How to complete this task:
Please reproduce the data exactly, excluding any pictures it contains.

Provided records:
-*-*-

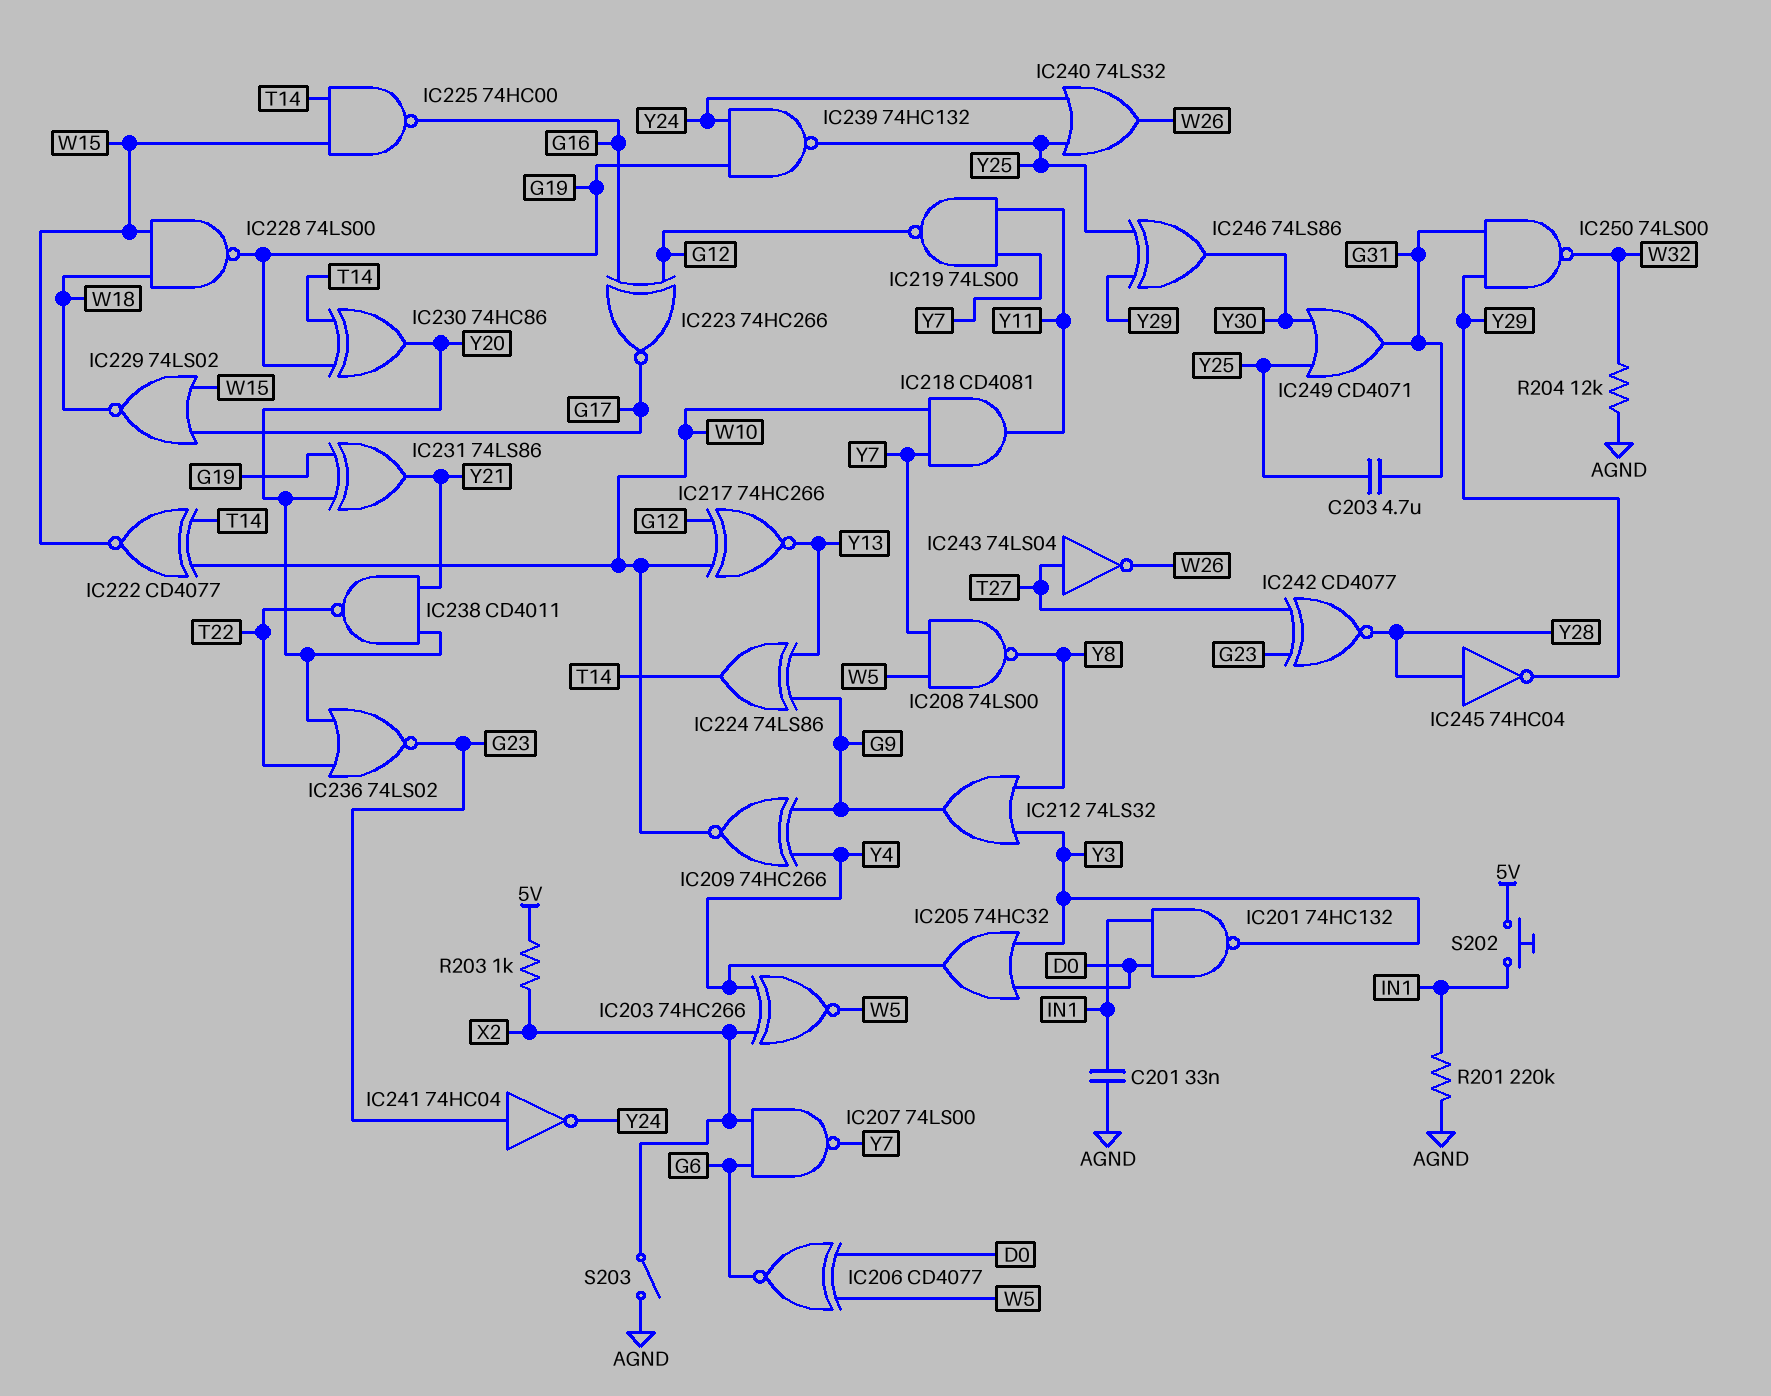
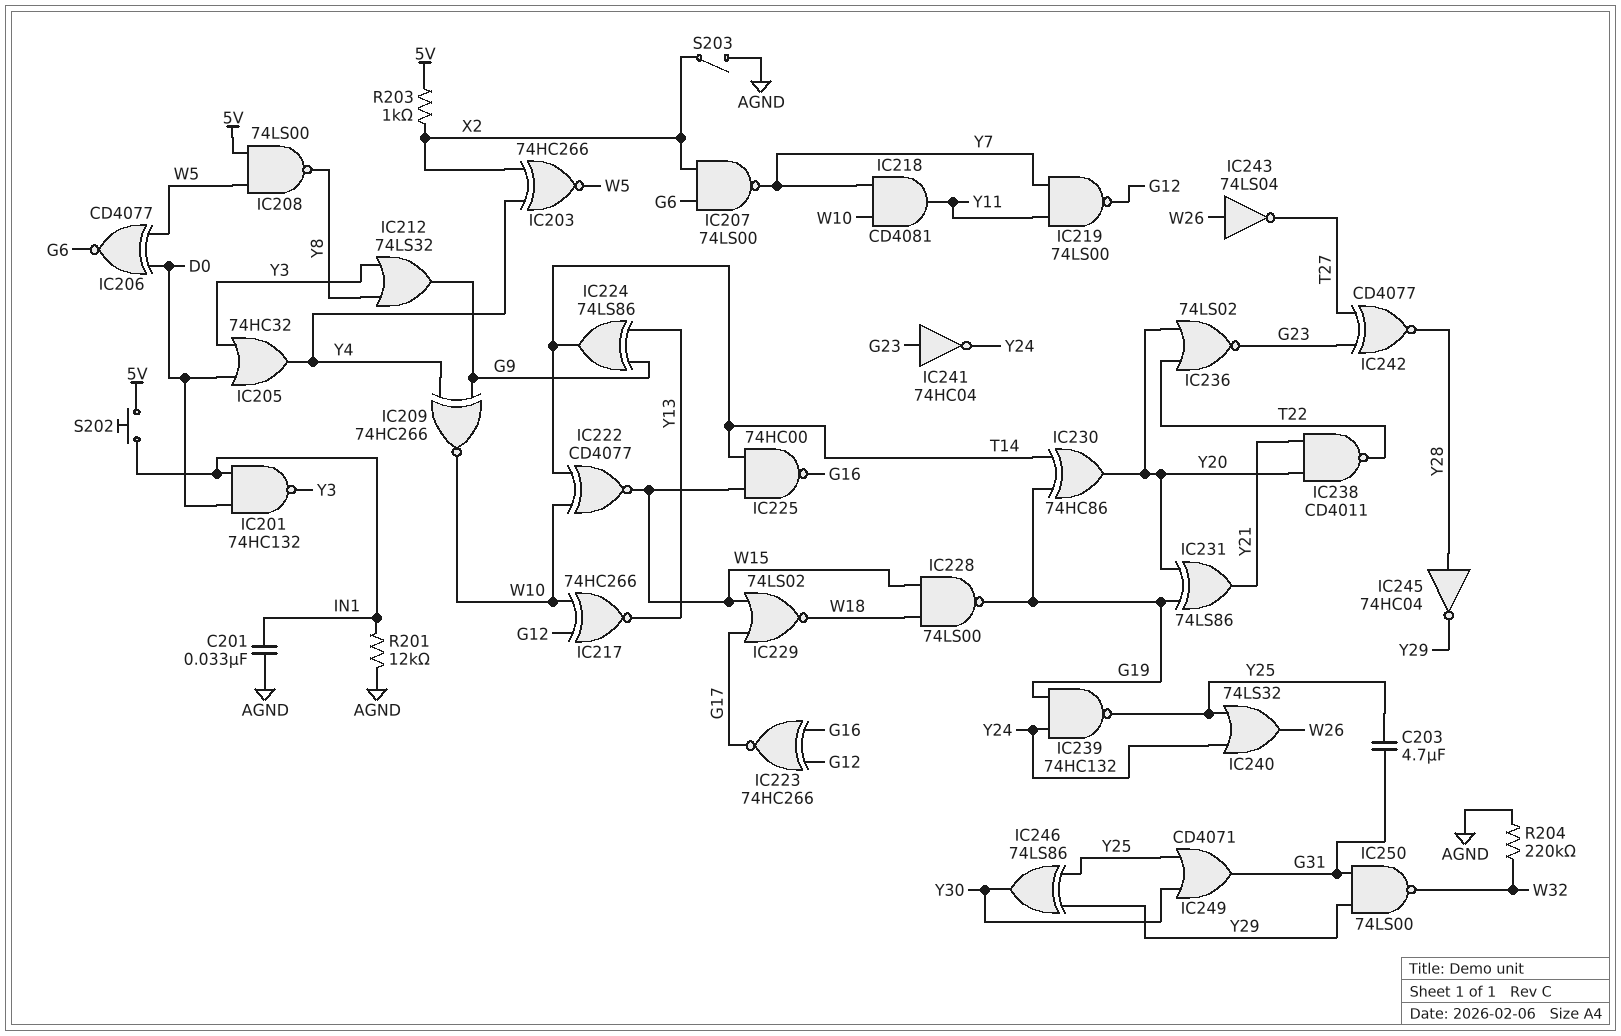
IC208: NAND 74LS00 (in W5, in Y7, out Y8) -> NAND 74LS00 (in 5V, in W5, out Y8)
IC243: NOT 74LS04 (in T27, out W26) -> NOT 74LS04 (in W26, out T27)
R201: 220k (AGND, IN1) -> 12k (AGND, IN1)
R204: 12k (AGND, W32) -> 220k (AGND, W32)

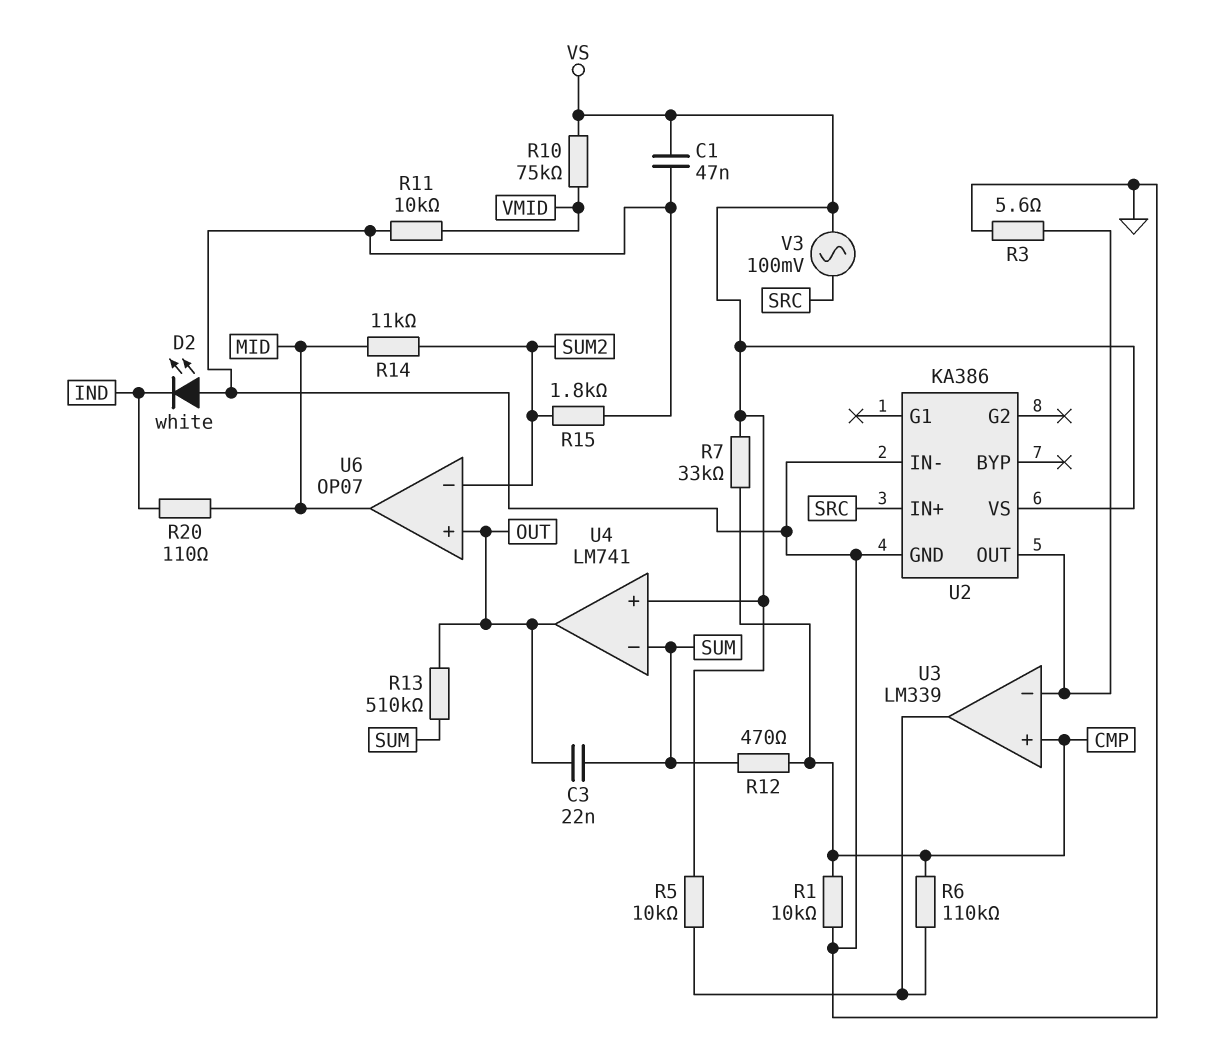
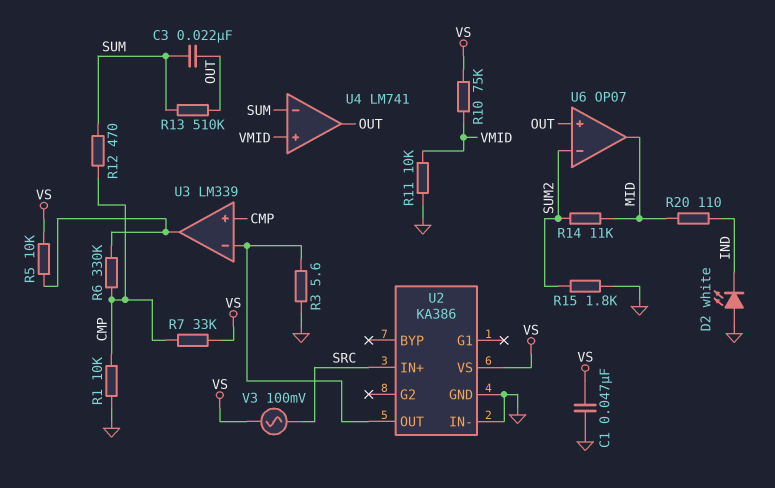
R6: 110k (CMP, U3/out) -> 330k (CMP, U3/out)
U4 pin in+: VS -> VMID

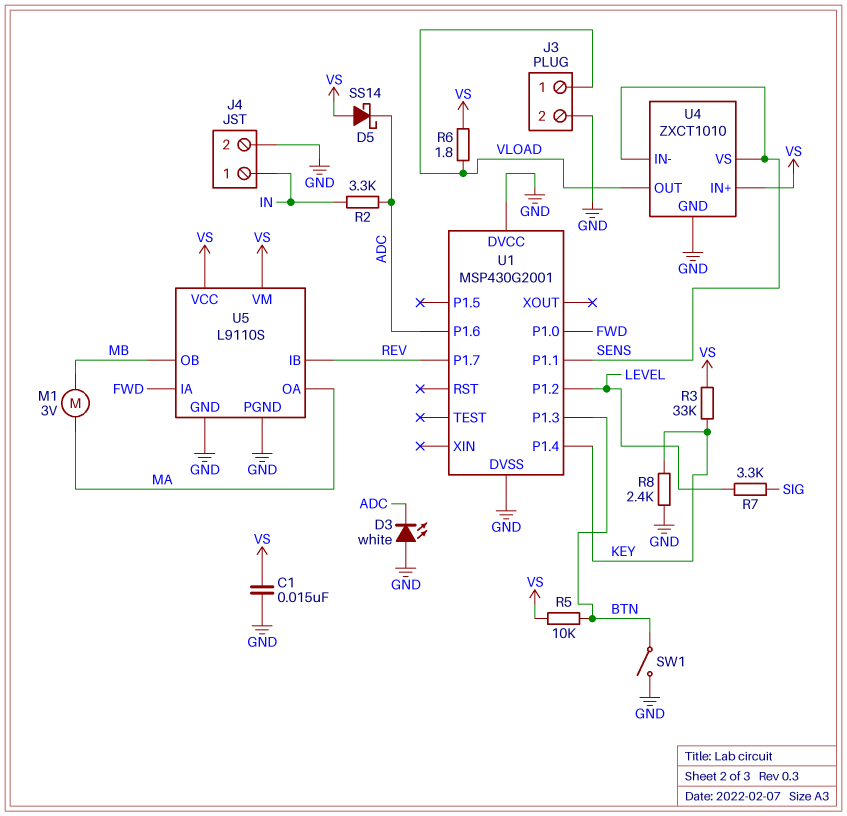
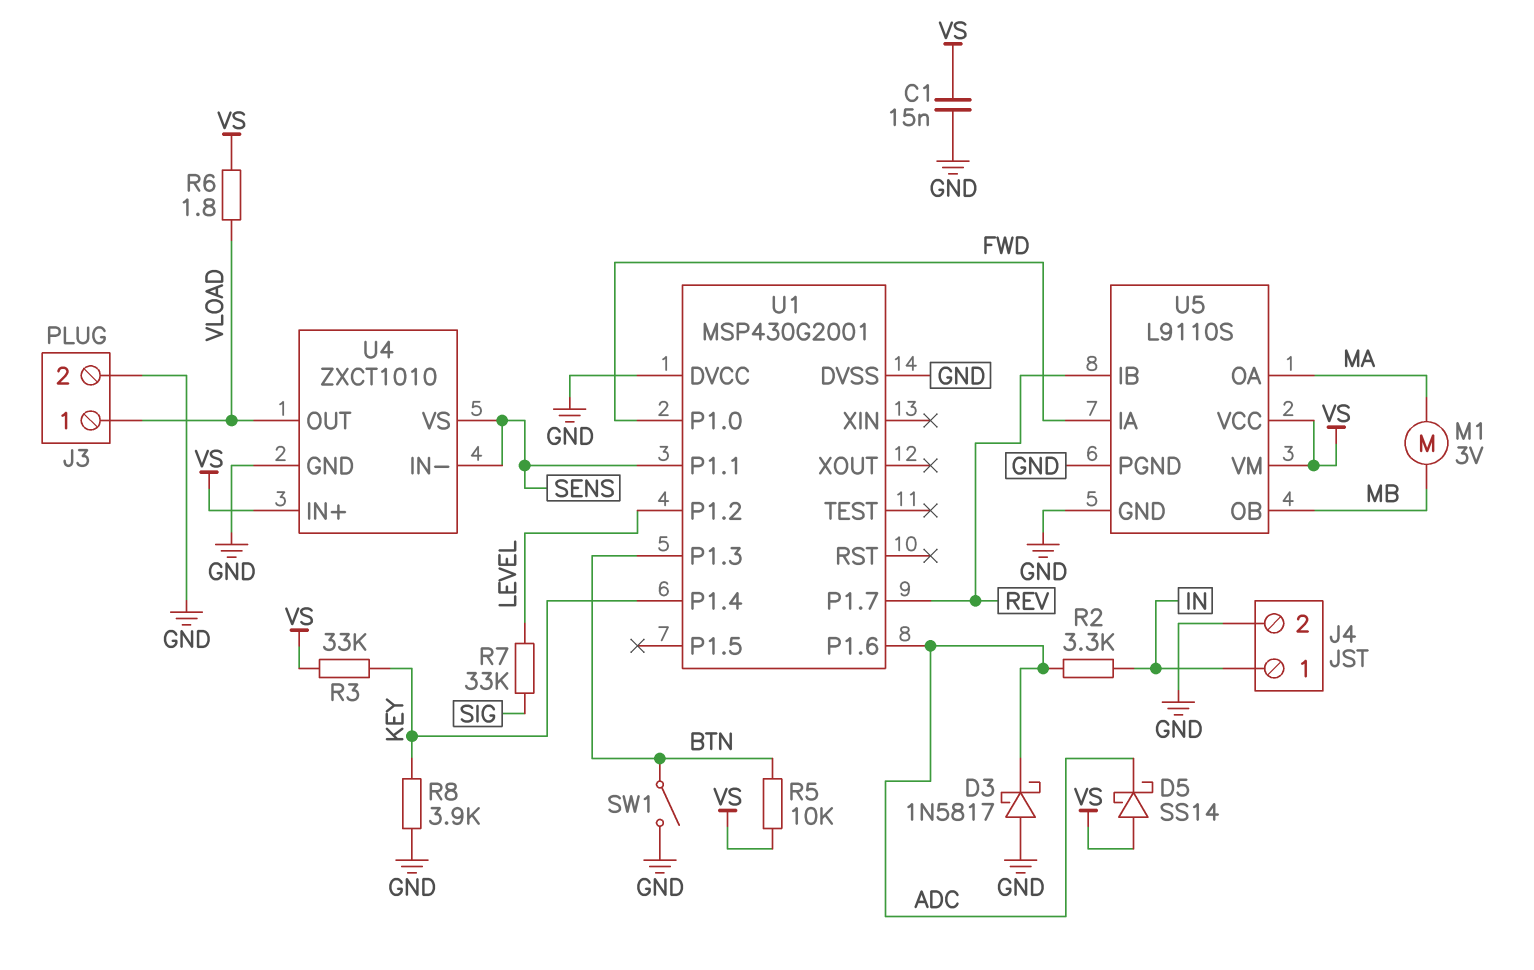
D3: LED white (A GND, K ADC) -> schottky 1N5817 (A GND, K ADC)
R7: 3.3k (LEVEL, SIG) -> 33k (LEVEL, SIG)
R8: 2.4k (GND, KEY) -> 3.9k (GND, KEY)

-*-*-

Task response:
IC208: NAND 74LS00 (in W5, in Y7, out Y8) -> NAND 74LS00 (in 5V, in W5, out Y8)
IC243: NOT 74LS04 (in T27, out W26) -> NOT 74LS04 (in W26, out T27)
R201: 220k (AGND, IN1) -> 12k (AGND, IN1)
R204: 12k (AGND, W32) -> 220k (AGND, W32)

R6: 110k (CMP, U3/out) -> 330k (CMP, U3/out)
U4 pin in+: VS -> VMID

D3: LED white (A GND, K ADC) -> schottky 1N5817 (A GND, K ADC)
R7: 3.3k (LEVEL, SIG) -> 33k (LEVEL, SIG)
R8: 2.4k (GND, KEY) -> 3.9k (GND, KEY)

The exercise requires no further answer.